Please set down the entries below once more, exactly.

[Collected data entries]
———

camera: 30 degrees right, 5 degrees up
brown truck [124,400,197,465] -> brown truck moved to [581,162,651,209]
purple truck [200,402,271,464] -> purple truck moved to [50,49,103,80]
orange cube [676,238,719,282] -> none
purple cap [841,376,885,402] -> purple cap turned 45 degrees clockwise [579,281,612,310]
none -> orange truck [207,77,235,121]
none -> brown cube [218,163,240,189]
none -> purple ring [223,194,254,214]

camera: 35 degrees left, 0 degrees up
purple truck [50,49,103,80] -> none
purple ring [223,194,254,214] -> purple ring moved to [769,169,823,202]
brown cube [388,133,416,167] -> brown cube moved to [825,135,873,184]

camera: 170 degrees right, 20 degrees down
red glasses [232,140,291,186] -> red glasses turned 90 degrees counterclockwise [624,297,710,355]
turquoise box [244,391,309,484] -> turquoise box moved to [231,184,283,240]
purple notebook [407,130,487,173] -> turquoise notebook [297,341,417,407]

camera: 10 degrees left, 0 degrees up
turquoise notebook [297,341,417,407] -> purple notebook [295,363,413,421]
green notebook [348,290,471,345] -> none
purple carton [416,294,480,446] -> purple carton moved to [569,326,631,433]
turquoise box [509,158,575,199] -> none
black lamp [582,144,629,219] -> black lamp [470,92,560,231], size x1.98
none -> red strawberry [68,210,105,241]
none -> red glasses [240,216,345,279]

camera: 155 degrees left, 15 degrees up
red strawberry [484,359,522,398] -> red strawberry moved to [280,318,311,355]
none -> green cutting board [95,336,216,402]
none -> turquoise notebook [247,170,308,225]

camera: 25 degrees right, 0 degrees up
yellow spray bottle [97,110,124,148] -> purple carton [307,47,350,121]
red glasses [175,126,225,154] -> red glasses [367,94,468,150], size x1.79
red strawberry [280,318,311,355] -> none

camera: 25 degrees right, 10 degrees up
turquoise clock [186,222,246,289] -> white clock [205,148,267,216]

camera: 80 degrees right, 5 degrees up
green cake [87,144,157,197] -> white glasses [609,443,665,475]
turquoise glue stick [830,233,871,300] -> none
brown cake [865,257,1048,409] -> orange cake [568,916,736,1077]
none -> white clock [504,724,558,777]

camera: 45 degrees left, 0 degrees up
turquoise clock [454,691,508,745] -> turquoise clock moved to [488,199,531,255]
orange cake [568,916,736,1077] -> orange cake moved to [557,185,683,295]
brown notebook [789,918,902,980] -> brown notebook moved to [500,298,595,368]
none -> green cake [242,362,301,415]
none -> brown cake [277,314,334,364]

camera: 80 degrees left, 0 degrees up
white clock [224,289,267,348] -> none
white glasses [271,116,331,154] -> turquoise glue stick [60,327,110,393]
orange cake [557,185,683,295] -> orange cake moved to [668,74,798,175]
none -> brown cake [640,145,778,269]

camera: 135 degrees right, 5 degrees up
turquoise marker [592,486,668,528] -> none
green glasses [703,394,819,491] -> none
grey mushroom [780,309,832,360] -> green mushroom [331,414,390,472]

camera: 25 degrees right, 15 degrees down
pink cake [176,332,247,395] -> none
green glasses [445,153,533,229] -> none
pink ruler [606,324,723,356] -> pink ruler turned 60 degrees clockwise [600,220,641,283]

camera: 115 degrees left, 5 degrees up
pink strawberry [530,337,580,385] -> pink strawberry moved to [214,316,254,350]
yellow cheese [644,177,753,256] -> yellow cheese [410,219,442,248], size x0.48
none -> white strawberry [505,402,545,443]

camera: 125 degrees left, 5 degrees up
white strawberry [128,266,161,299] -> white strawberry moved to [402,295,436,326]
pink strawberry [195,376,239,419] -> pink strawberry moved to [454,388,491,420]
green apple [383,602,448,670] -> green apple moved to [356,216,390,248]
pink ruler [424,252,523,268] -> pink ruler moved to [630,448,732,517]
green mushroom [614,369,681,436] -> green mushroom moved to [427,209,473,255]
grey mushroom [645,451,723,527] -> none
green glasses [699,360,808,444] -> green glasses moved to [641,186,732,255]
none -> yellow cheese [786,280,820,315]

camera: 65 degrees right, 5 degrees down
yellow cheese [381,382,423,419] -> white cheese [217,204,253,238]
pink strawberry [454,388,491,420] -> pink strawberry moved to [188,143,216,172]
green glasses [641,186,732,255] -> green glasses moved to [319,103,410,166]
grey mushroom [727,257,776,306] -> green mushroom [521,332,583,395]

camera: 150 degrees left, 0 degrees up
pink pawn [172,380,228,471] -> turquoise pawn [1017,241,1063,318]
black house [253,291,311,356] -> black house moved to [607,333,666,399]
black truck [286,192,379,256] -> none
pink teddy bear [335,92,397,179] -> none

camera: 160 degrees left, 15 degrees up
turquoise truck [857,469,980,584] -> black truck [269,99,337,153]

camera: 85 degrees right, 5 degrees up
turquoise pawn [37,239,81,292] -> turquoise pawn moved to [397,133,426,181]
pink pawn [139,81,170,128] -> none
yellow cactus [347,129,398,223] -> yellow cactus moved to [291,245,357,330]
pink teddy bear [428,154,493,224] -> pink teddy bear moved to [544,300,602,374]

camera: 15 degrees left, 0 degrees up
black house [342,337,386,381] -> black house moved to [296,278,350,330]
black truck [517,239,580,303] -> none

———

Output:
camera: 30 degrees right, 5 degrees up
brown truck [124,400,197,465] -> brown truck moved to [581,162,651,209]
purple truck [200,402,271,464] -> purple truck moved to [50,49,103,80]
orange cube [676,238,719,282] -> none
purple cap [841,376,885,402] -> purple cap turned 45 degrees clockwise [579,281,612,310]
none -> orange truck [207,77,235,121]
none -> brown cube [218,163,240,189]
none -> purple ring [223,194,254,214]

camera: 35 degrees left, 0 degrees up
purple truck [50,49,103,80] -> none
purple ring [223,194,254,214] -> purple ring moved to [769,169,823,202]
brown cube [388,133,416,167] -> brown cube moved to [825,135,873,184]

camera: 170 degrees right, 20 degrees down
red glasses [232,140,291,186] -> red glasses turned 90 degrees counterclockwise [624,297,710,355]
turquoise box [244,391,309,484] -> turquoise box moved to [231,184,283,240]
purple notebook [407,130,487,173] -> turquoise notebook [297,341,417,407]

camera: 10 degrees left, 0 degrees up
turquoise notebook [297,341,417,407] -> purple notebook [295,363,413,421]
green notebook [348,290,471,345] -> none
purple carton [416,294,480,446] -> purple carton moved to [569,326,631,433]
turquoise box [509,158,575,199] -> none
black lamp [582,144,629,219] -> black lamp [470,92,560,231], size x1.98
none -> red strawberry [68,210,105,241]
none -> red glasses [240,216,345,279]

camera: 155 degrees left, 15 degrees up
red strawberry [484,359,522,398] -> red strawberry moved to [280,318,311,355]
none -> green cutting board [95,336,216,402]
none -> turquoise notebook [247,170,308,225]

camera: 25 degrees right, 0 degrees up
yellow spray bottle [97,110,124,148] -> purple carton [307,47,350,121]
red glasses [175,126,225,154] -> red glasses [367,94,468,150], size x1.79
red strawberry [280,318,311,355] -> none

camera: 25 degrees right, 10 degrees up
turquoise clock [186,222,246,289] -> white clock [205,148,267,216]

camera: 80 degrees right, 5 degrees up
green cake [87,144,157,197] -> white glasses [609,443,665,475]
turquoise glue stick [830,233,871,300] -> none
brown cake [865,257,1048,409] -> orange cake [568,916,736,1077]
none -> white clock [504,724,558,777]

camera: 45 degrees left, 0 degrees up
turquoise clock [454,691,508,745] -> turquoise clock moved to [488,199,531,255]
orange cake [568,916,736,1077] -> orange cake moved to [557,185,683,295]
brown notebook [789,918,902,980] -> brown notebook moved to [500,298,595,368]
none -> green cake [242,362,301,415]
none -> brown cake [277,314,334,364]

camera: 80 degrees left, 0 degrees up
white clock [224,289,267,348] -> none
white glasses [271,116,331,154] -> turquoise glue stick [60,327,110,393]
orange cake [557,185,683,295] -> orange cake moved to [668,74,798,175]
none -> brown cake [640,145,778,269]

camera: 135 degrees right, 5 degrees up
turquoise marker [592,486,668,528] -> none
green glasses [703,394,819,491] -> none
grey mushroom [780,309,832,360] -> green mushroom [331,414,390,472]

camera: 25 degrees right, 15 degrees down
pink cake [176,332,247,395] -> none
green glasses [445,153,533,229] -> none
pink ruler [606,324,723,356] -> pink ruler turned 60 degrees clockwise [600,220,641,283]

camera: 115 degrees left, 5 degrees up
pink strawberry [530,337,580,385] -> pink strawberry moved to [214,316,254,350]
yellow cheese [644,177,753,256] -> yellow cheese [410,219,442,248], size x0.48
none -> white strawberry [505,402,545,443]

camera: 125 degrees left, 5 degrees up
white strawberry [128,266,161,299] -> white strawberry moved to [402,295,436,326]
pink strawberry [195,376,239,419] -> pink strawberry moved to [454,388,491,420]
green apple [383,602,448,670] -> green apple moved to [356,216,390,248]
pink ruler [424,252,523,268] -> pink ruler moved to [630,448,732,517]
green mushroom [614,369,681,436] -> green mushroom moved to [427,209,473,255]
grey mushroom [645,451,723,527] -> none
green glasses [699,360,808,444] -> green glasses moved to [641,186,732,255]
none -> yellow cheese [786,280,820,315]

camera: 65 degrees right, 5 degrees down
yellow cheese [381,382,423,419] -> white cheese [217,204,253,238]
pink strawberry [454,388,491,420] -> pink strawberry moved to [188,143,216,172]
green glasses [641,186,732,255] -> green glasses moved to [319,103,410,166]
grey mushroom [727,257,776,306] -> green mushroom [521,332,583,395]

camera: 150 degrees left, 0 degrees up
pink pawn [172,380,228,471] -> turquoise pawn [1017,241,1063,318]
black house [253,291,311,356] -> black house moved to [607,333,666,399]
black truck [286,192,379,256] -> none
pink teddy bear [335,92,397,179] -> none

camera: 160 degrees left, 15 degrees up
turquoise truck [857,469,980,584] -> black truck [269,99,337,153]

camera: 85 degrees right, 5 degrees up
turquoise pawn [37,239,81,292] -> turquoise pawn moved to [397,133,426,181]
pink pawn [139,81,170,128] -> none
yellow cactus [347,129,398,223] -> yellow cactus moved to [291,245,357,330]
pink teddy bear [428,154,493,224] -> pink teddy bear moved to [544,300,602,374]

camera: 15 degrees left, 0 degrees up
black house [342,337,386,381] -> black house moved to [296,278,350,330]
black truck [517,239,580,303] -> none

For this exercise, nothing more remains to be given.